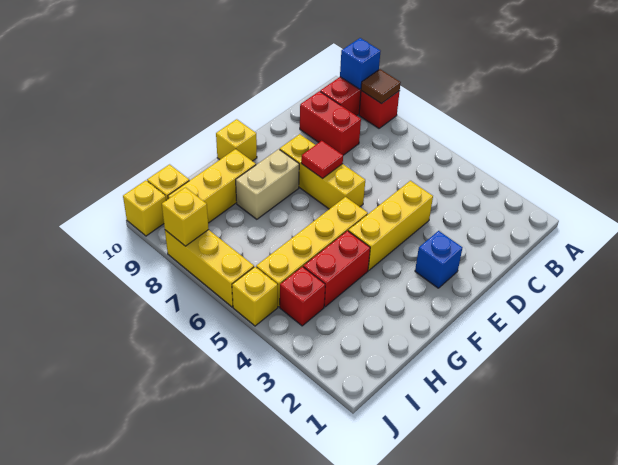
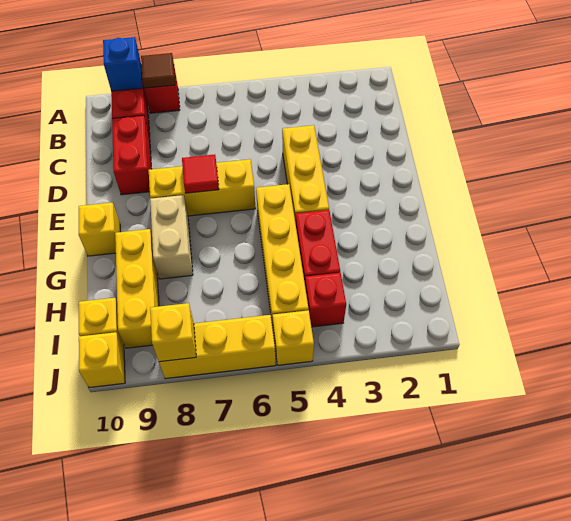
red 1x2 brick [300,91,361,155] -> red 1x2 brick turned to [112,115,151,195]
blue 1x1 brick [415,231,462,288] -> none

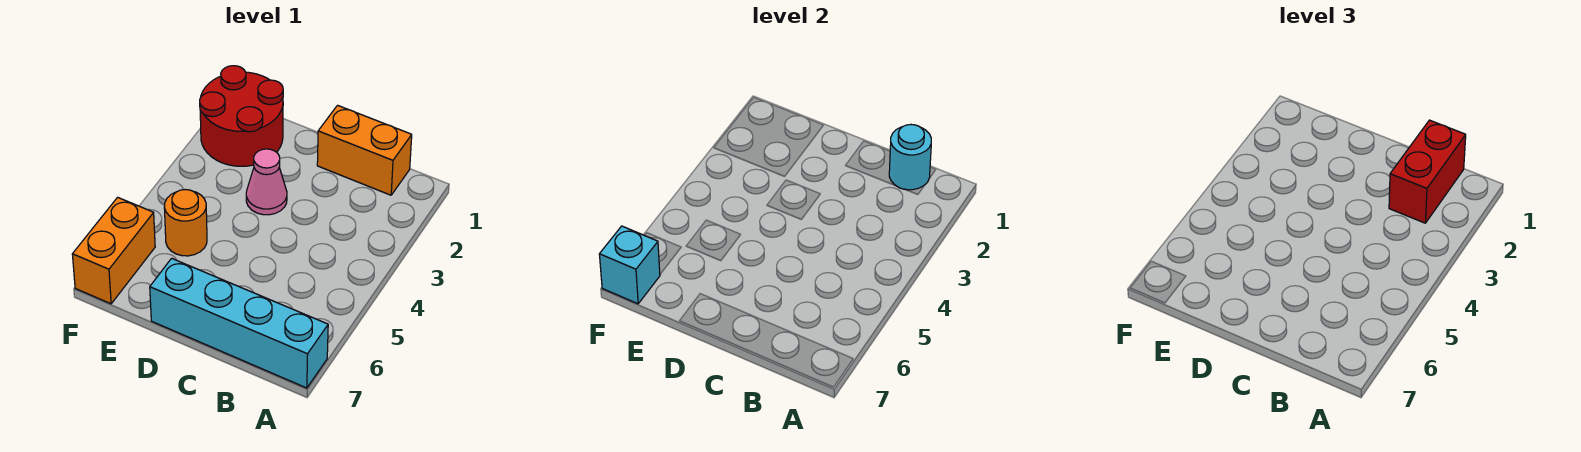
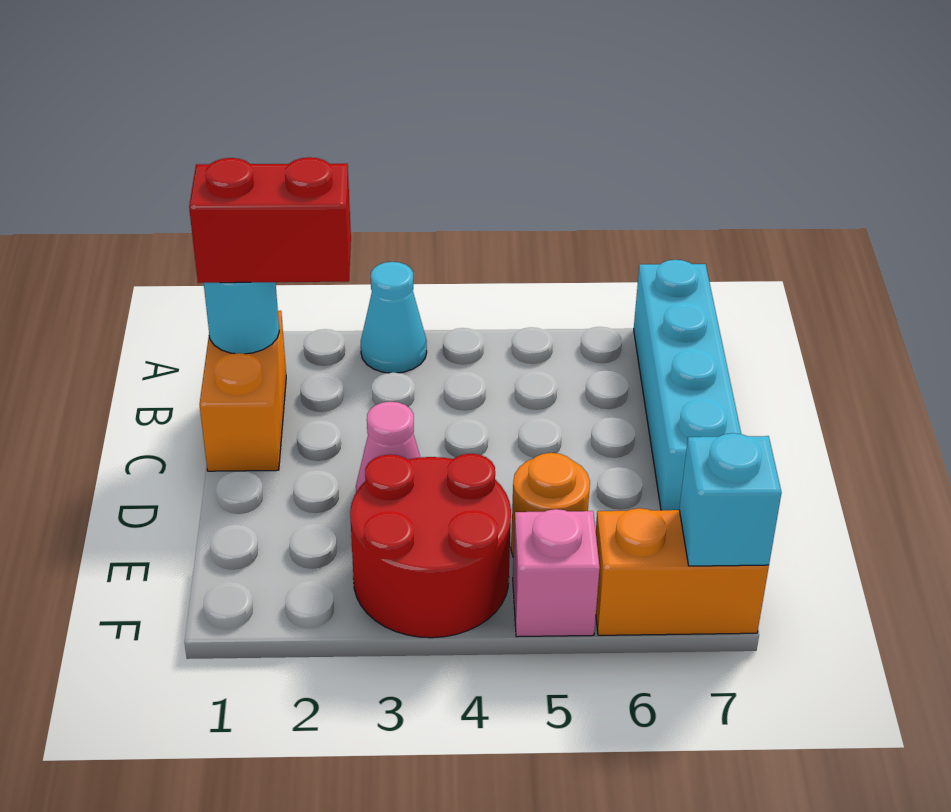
none -> cyan 1x1 cone [361,262,427,373]
red 2x2 round brick [200,66,283,166] -> red 2x2 round brick moved to [350,454,511,638]
none -> pink 1x1 brick [513,509,600,637]

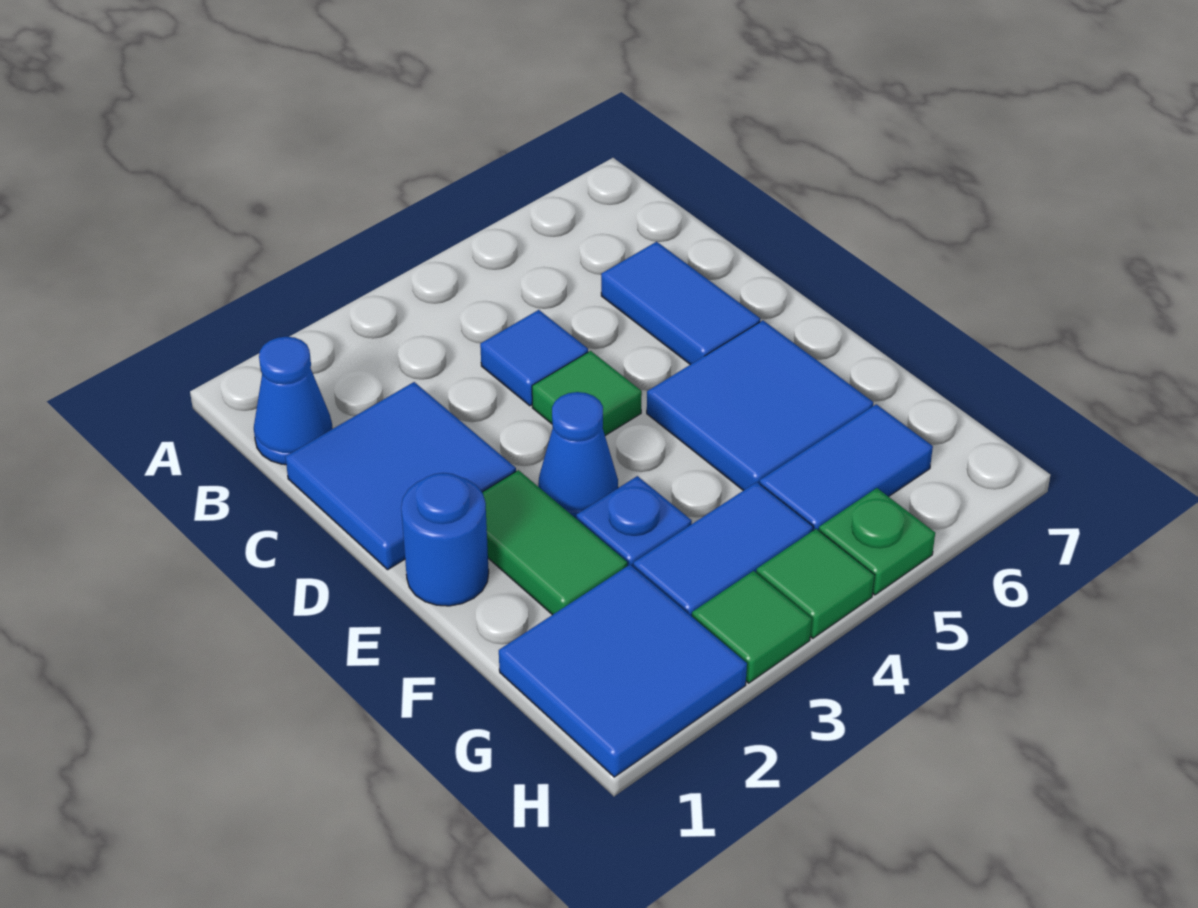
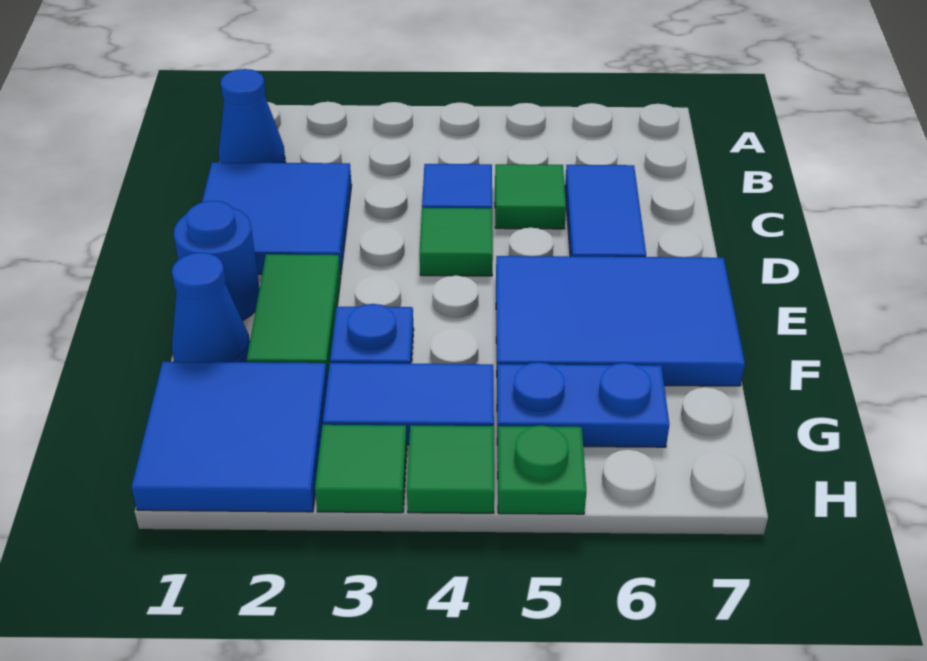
none -> green 1x1 tile [495,164,566,229]
blue 1x1 cone [538,392,618,518] -> blue 1x1 cone moved to [172,253,250,362]
blue 2x2 tile [647,320,873,491] -> blue 2x3 tile [496,256,745,386]
blue 1x2 tile [760,404,933,530] -> blue 1x2 plate [497,362,669,447]

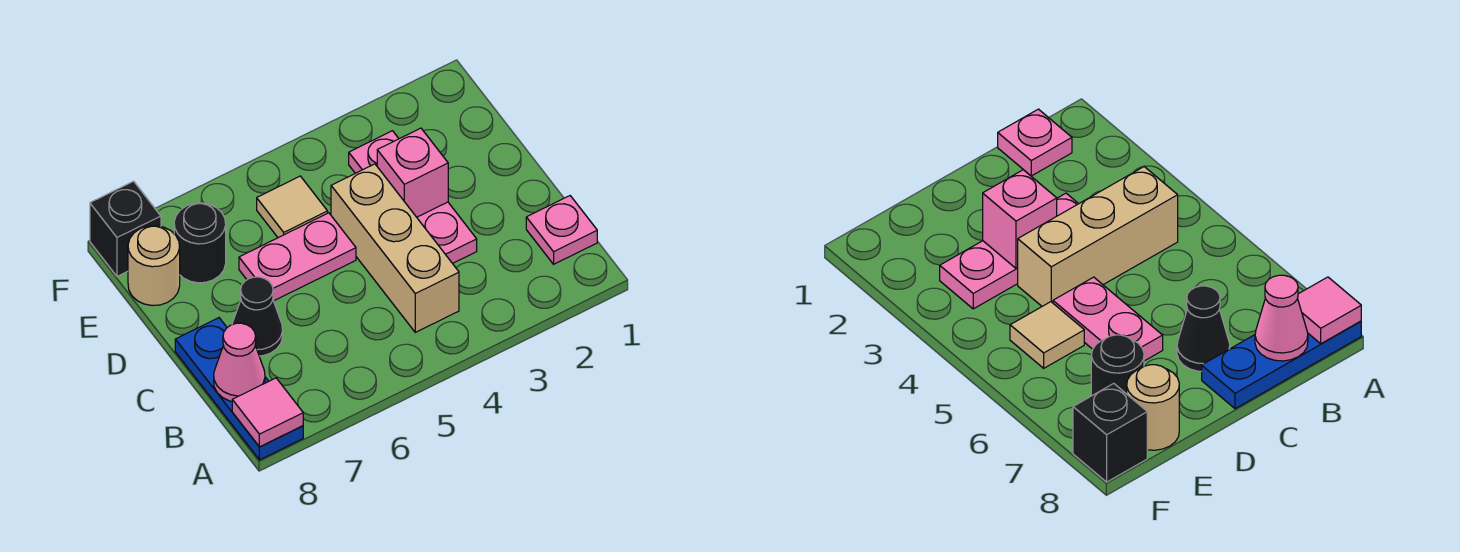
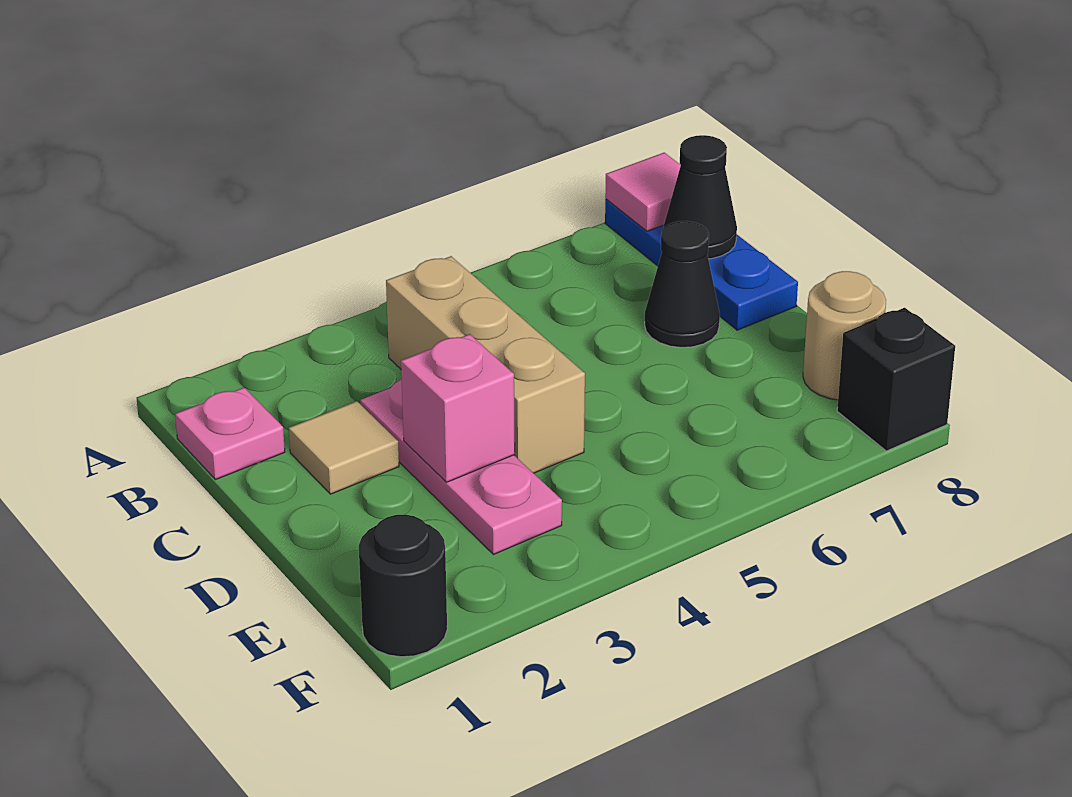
pink 1x1 cone [214,323,265,401] -> black 1x1 cone [664,135,737,259]
pink 1x2 plate [239,213,356,301] -> none
tan 1x1 tile [257,176,328,238] -> tan 1x1 tile moved to [289,401,399,494]
black 1x1 round brick [174,203,226,283] -> black 1x1 round brick moved to [359,514,447,657]

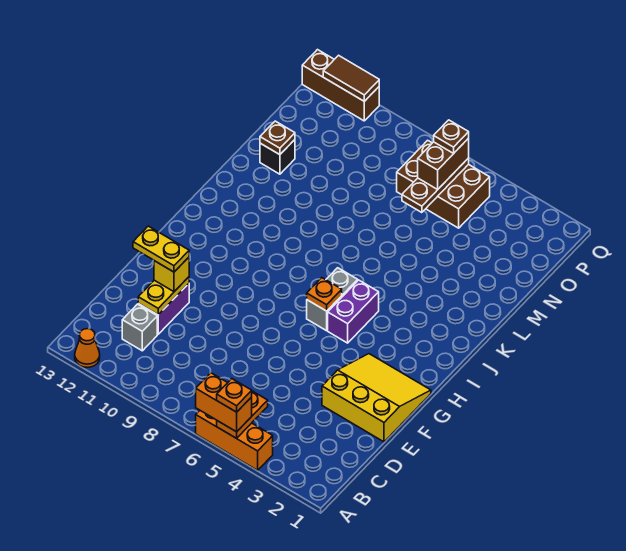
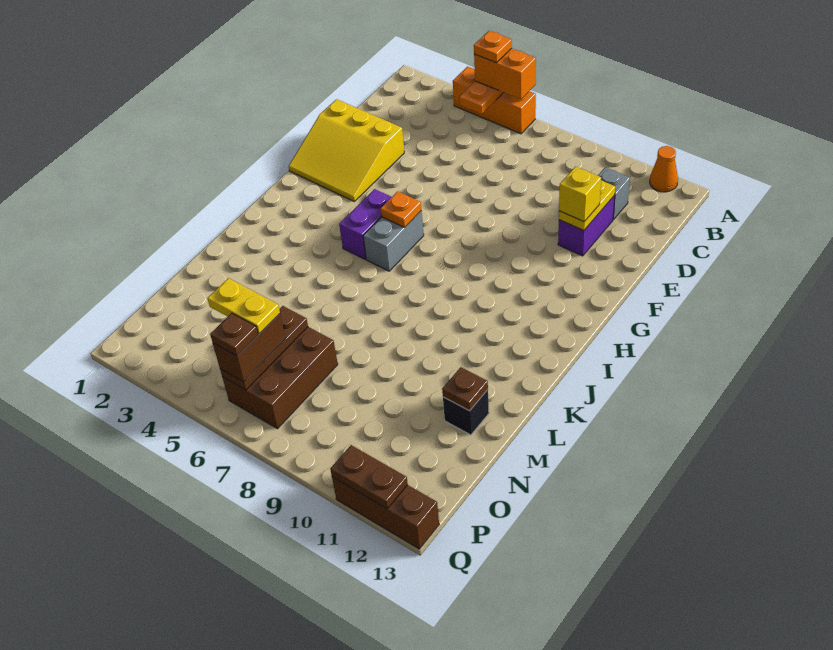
yellow 1x2 plate [133,226,189,272] -> yellow 1x2 plate moved to [208,278,280,334]
brown 2x3 brick [397,140,490,228] -> brown 2x3 brick turned to [222,327,338,429]
brown 1x2 tile [323,55,379,101] -> brown 1x2 plate [330,445,408,509]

------------------------------

▶ [What this task involves] The word to find is "round". Copy every line of the data that holds it.

▶ [Your response]
red 2x2 round brick [200,66,283,166] -> red 2x2 round brick moved to [350,454,511,638]
black 1x1 round brick [174,203,226,283] -> black 1x1 round brick moved to [359,514,447,657]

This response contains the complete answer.